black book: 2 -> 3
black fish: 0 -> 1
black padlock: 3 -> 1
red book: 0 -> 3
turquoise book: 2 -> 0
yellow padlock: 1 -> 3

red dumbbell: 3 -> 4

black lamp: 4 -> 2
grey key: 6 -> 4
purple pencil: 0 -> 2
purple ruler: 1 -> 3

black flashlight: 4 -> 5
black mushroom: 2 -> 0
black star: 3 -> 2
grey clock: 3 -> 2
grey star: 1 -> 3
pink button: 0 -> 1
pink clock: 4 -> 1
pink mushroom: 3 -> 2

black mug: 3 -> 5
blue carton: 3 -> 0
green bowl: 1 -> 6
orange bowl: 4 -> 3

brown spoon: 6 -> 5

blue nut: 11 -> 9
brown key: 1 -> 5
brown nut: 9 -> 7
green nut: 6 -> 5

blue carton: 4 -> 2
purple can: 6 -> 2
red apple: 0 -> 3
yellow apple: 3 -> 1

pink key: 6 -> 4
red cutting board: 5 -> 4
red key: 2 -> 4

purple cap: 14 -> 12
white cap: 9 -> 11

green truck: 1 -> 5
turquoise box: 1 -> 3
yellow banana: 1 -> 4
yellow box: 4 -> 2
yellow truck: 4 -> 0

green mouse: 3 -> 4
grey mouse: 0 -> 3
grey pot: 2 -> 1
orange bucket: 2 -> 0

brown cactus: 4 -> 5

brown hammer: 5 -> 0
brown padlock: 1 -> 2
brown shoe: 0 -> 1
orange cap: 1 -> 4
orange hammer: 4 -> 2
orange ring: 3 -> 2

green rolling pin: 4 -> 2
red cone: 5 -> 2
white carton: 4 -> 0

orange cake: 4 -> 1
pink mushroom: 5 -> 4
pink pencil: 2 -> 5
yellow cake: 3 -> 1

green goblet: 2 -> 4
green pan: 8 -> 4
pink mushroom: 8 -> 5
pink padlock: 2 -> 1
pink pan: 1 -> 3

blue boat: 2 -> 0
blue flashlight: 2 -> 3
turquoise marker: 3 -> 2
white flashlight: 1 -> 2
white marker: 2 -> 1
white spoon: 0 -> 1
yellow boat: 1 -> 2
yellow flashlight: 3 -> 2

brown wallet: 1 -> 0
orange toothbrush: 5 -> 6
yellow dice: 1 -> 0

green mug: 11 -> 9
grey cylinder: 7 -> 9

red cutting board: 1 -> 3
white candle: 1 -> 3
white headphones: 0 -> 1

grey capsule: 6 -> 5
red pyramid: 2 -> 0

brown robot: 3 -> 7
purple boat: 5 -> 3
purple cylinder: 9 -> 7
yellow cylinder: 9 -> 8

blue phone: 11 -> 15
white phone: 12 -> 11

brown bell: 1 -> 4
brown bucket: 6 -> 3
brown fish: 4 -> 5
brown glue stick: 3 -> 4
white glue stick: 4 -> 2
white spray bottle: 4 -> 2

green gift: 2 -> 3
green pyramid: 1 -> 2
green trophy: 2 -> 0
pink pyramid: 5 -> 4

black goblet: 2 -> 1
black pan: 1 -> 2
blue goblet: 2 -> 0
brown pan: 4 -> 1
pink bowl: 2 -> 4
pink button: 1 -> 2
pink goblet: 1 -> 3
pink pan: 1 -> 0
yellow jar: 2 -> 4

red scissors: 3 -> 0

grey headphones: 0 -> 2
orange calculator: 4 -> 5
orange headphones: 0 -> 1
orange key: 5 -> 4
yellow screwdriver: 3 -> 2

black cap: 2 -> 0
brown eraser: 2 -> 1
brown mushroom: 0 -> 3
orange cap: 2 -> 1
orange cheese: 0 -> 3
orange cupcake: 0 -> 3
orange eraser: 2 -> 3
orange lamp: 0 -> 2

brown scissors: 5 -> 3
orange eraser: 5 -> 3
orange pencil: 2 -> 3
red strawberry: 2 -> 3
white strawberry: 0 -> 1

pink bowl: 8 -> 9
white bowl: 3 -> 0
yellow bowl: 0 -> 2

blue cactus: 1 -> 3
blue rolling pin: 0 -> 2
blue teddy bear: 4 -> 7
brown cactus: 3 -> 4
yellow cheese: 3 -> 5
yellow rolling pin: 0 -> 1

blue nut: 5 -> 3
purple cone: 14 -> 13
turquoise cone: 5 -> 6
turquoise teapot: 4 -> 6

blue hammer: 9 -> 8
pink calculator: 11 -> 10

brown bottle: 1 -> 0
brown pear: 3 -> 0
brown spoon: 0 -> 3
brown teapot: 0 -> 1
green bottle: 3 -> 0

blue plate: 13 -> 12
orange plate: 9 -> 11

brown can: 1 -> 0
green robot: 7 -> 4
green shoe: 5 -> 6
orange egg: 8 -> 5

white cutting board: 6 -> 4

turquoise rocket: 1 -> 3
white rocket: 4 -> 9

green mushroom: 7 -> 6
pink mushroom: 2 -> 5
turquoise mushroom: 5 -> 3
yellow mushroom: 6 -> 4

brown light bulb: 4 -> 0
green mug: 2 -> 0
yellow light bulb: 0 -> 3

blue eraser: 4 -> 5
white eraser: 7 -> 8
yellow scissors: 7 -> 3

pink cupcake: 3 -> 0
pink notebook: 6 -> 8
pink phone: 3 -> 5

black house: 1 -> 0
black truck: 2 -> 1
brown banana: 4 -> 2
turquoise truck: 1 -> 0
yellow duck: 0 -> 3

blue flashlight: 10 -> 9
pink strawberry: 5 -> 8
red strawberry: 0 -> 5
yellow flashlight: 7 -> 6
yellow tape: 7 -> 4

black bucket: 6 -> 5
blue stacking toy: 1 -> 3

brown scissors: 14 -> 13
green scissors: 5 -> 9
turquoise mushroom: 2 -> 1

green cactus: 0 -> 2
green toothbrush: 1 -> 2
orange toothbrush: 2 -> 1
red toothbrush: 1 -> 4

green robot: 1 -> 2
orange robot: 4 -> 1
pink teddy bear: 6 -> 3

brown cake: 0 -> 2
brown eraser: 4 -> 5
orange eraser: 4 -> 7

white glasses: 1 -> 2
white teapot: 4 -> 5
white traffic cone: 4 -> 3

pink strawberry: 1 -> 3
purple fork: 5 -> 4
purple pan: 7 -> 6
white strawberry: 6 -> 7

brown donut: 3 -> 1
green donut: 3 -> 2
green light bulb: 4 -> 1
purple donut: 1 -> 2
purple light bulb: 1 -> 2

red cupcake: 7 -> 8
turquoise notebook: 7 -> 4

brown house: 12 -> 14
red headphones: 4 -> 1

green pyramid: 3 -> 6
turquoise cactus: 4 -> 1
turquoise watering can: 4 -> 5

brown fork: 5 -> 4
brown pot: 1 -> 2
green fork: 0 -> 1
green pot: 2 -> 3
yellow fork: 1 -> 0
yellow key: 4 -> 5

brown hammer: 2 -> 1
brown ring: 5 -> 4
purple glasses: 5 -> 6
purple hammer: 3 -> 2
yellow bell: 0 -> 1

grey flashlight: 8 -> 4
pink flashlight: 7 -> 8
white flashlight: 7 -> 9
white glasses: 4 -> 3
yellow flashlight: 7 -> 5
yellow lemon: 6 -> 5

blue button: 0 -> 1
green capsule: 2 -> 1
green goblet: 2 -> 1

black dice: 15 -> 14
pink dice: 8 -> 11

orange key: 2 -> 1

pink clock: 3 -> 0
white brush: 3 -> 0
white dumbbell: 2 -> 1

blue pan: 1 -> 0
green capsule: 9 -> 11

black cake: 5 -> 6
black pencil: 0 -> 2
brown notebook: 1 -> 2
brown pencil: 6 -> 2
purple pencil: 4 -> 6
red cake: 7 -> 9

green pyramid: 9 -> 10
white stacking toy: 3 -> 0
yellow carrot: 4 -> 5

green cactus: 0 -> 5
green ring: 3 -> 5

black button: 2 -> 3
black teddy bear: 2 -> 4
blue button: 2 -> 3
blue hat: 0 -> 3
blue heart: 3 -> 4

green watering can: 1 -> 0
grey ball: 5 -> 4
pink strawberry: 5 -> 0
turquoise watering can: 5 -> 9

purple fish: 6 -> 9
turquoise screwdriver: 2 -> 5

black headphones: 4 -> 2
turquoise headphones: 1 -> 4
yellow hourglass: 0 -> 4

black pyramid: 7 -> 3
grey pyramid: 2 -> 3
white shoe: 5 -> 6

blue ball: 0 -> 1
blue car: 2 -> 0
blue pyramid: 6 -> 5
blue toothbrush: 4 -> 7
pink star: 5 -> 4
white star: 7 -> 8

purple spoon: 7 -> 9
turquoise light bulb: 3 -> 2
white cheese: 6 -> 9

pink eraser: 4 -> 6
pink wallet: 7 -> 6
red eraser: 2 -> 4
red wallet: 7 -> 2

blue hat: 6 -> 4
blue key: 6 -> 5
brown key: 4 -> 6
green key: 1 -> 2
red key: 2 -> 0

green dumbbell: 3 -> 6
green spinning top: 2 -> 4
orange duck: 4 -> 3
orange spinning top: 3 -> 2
--*--
- Action item
Each line in the data that holds the word "teapot" must be copied.

- Answer section
turquoise teapot: 4 -> 6
brown teapot: 0 -> 1
white teapot: 4 -> 5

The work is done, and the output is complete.